• _STATED EXERCISE_:
Reproduce the records below word for word, every line unchanged and in the same order.

• _LISTED RECORDS_:
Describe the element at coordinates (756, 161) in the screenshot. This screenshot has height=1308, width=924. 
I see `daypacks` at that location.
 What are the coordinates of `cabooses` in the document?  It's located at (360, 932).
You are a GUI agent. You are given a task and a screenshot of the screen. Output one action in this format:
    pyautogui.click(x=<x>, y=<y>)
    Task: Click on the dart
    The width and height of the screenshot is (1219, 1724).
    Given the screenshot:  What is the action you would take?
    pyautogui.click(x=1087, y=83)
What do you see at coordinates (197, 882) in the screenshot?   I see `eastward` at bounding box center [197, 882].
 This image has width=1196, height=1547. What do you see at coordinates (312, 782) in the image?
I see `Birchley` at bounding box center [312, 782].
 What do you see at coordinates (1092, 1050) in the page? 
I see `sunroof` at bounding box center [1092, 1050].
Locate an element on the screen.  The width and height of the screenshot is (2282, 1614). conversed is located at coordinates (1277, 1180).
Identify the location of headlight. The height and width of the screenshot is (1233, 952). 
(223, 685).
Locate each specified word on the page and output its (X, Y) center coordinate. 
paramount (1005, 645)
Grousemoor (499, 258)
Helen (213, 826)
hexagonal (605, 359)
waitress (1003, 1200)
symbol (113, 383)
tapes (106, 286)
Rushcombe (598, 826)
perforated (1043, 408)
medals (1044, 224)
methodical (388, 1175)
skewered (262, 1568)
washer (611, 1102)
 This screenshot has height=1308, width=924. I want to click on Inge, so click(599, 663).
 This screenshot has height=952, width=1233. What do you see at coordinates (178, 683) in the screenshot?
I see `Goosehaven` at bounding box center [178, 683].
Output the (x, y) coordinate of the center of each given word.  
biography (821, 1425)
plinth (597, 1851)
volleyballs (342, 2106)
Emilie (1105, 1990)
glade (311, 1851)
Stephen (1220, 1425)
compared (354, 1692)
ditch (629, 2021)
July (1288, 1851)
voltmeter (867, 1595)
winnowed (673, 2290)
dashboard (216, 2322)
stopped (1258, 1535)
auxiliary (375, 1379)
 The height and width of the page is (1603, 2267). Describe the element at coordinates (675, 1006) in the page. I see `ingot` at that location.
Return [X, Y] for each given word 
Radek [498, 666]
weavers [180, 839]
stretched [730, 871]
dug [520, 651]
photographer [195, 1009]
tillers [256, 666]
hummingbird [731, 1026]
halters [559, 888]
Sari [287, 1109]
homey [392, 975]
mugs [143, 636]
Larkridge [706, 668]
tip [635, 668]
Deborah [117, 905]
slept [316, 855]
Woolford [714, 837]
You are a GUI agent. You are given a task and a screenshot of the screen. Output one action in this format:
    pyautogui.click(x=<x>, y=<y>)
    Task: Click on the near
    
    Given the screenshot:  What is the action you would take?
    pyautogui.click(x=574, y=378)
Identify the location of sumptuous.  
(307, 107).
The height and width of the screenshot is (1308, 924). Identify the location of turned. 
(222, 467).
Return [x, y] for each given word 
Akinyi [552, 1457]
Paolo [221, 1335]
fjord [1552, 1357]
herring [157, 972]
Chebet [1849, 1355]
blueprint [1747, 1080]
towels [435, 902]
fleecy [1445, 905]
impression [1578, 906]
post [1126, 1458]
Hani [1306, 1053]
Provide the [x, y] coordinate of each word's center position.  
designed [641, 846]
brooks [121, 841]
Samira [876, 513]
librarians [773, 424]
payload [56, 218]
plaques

• _RESPONSE_:
Describe the element at coordinates (756, 161) in the screenshot. This screenshot has height=1308, width=924. 
I see `daypacks` at that location.
 What are the coordinates of `cabooses` in the document?  It's located at (360, 932).
You are a GUI agent. You are given a task and a screenshot of the screen. Output one action in this format:
    pyautogui.click(x=<x>, y=<y>)
    Task: Click on the dart
    The width and height of the screenshot is (1219, 1724).
    Given the screenshot:  What is the action you would take?
    pyautogui.click(x=1087, y=83)
What do you see at coordinates (197, 882) in the screenshot?   I see `eastward` at bounding box center [197, 882].
 This image has width=1196, height=1547. What do you see at coordinates (312, 782) in the image?
I see `Birchley` at bounding box center [312, 782].
 What do you see at coordinates (1092, 1050) in the page? 
I see `sunroof` at bounding box center [1092, 1050].
Locate an element on the screen.  The width and height of the screenshot is (2282, 1614). conversed is located at coordinates (1277, 1180).
Identify the location of headlight. The height and width of the screenshot is (1233, 952). 
(223, 685).
Locate each specified word on the page and output its (X, Y) center coordinate. 
paramount (1005, 645)
Grousemoor (499, 258)
Helen (213, 826)
hexagonal (605, 359)
waitress (1003, 1200)
symbol (113, 383)
tapes (106, 286)
Rushcombe (598, 826)
perforated (1043, 408)
medals (1044, 224)
methodical (388, 1175)
skewered (262, 1568)
washer (611, 1102)
 This screenshot has height=1308, width=924. I want to click on Inge, so click(599, 663).
 This screenshot has height=952, width=1233. What do you see at coordinates (178, 683) in the screenshot?
I see `Goosehaven` at bounding box center [178, 683].
Output the (x, y) coordinate of the center of each given word.  
biography (821, 1425)
plinth (597, 1851)
volleyballs (342, 2106)
Emilie (1105, 1990)
glade (311, 1851)
Stephen (1220, 1425)
compared (354, 1692)
ditch (629, 2021)
July (1288, 1851)
voltmeter (867, 1595)
winnowed (673, 2290)
dashboard (216, 2322)
stopped (1258, 1535)
auxiliary (375, 1379)
 The height and width of the page is (1603, 2267). Describe the element at coordinates (675, 1006) in the page. I see `ingot` at that location.
Return [X, Y] for each given word 
Radek [498, 666]
weavers [180, 839]
stretched [730, 871]
dug [520, 651]
photographer [195, 1009]
tillers [256, 666]
hummingbird [731, 1026]
halters [559, 888]
Sari [287, 1109]
homey [392, 975]
mugs [143, 636]
Larkridge [706, 668]
tip [635, 668]
Deborah [117, 905]
slept [316, 855]
Woolford [714, 837]
You are a GUI agent. You are given a task and a screenshot of the screen. Output one action in this format:
    pyautogui.click(x=<x>, y=<y>)
    Task: Click on the near
    
    Given the screenshot:  What is the action you would take?
    pyautogui.click(x=574, y=378)
Identify the location of sumptuous.  
(307, 107).
The height and width of the screenshot is (1308, 924). Identify the location of turned. 
(222, 467).
Return [x, y] for each given word 
Akinyi [552, 1457]
Paolo [221, 1335]
fjord [1552, 1357]
herring [157, 972]
Chebet [1849, 1355]
blueprint [1747, 1080]
towels [435, 902]
fleecy [1445, 905]
impression [1578, 906]
post [1126, 1458]
Hani [1306, 1053]
Provide the [x, y] coordinate of each word's center position.  
designed [641, 846]
brooks [121, 841]
Samira [876, 513]
librarians [773, 424]
payload [56, 218]
plaques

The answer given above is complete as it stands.